= Beginning of Section =

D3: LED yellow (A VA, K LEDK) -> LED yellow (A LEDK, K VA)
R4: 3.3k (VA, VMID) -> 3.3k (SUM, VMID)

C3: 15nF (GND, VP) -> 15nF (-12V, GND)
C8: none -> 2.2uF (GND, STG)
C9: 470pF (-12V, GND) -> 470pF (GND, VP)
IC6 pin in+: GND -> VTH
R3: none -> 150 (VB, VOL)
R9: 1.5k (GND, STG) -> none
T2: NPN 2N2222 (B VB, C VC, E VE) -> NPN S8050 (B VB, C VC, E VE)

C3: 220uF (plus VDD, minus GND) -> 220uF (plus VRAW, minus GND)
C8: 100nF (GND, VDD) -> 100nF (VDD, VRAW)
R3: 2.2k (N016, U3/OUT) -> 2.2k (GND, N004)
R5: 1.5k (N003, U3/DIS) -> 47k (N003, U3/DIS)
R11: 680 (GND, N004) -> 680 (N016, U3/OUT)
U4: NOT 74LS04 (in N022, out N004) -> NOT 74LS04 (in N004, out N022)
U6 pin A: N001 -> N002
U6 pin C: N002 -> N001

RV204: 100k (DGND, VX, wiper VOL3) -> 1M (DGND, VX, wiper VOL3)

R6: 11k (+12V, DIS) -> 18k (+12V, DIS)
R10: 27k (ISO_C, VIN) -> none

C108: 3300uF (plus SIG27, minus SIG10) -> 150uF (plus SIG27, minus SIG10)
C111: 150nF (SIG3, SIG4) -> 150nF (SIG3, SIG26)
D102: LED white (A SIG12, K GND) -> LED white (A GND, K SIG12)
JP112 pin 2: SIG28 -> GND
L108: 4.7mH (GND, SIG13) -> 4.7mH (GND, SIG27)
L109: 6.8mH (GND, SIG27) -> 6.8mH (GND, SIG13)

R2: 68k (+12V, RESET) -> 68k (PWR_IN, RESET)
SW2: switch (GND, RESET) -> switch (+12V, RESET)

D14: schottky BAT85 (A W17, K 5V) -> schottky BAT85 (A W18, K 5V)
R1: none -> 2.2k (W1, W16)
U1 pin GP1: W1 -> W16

= End of Section =

→ **TASK GOAL**
All records above need to be set down again exactly as written.

→ **ANSWER FOR THIS EXERCISE**
D3: LED yellow (A VA, K LEDK) -> LED yellow (A LEDK, K VA)
R4: 3.3k (VA, VMID) -> 3.3k (SUM, VMID)

C3: 15nF (GND, VP) -> 15nF (-12V, GND)
C8: none -> 2.2uF (GND, STG)
C9: 470pF (-12V, GND) -> 470pF (GND, VP)
IC6 pin in+: GND -> VTH
R3: none -> 150 (VB, VOL)
R9: 1.5k (GND, STG) -> none
T2: NPN 2N2222 (B VB, C VC, E VE) -> NPN S8050 (B VB, C VC, E VE)

C3: 220uF (plus VDD, minus GND) -> 220uF (plus VRAW, minus GND)
C8: 100nF (GND, VDD) -> 100nF (VDD, VRAW)
R3: 2.2k (N016, U3/OUT) -> 2.2k (GND, N004)
R5: 1.5k (N003, U3/DIS) -> 47k (N003, U3/DIS)
R11: 680 (GND, N004) -> 680 (N016, U3/OUT)
U4: NOT 74LS04 (in N022, out N004) -> NOT 74LS04 (in N004, out N022)
U6 pin A: N001 -> N002
U6 pin C: N002 -> N001

RV204: 100k (DGND, VX, wiper VOL3) -> 1M (DGND, VX, wiper VOL3)

R6: 11k (+12V, DIS) -> 18k (+12V, DIS)
R10: 27k (ISO_C, VIN) -> none

C108: 3300uF (plus SIG27, minus SIG10) -> 150uF (plus SIG27, minus SIG10)
C111: 150nF (SIG3, SIG4) -> 150nF (SIG3, SIG26)
D102: LED white (A SIG12, K GND) -> LED white (A GND, K SIG12)
JP112 pin 2: SIG28 -> GND
L108: 4.7mH (GND, SIG13) -> 4.7mH (GND, SIG27)
L109: 6.8mH (GND, SIG27) -> 6.8mH (GND, SIG13)

R2: 68k (+12V, RESET) -> 68k (PWR_IN, RESET)
SW2: switch (GND, RESET) -> switch (+12V, RESET)

D14: schottky BAT85 (A W17, K 5V) -> schottky BAT85 (A W18, K 5V)
R1: none -> 2.2k (W1, W16)
U1 pin GP1: W1 -> W16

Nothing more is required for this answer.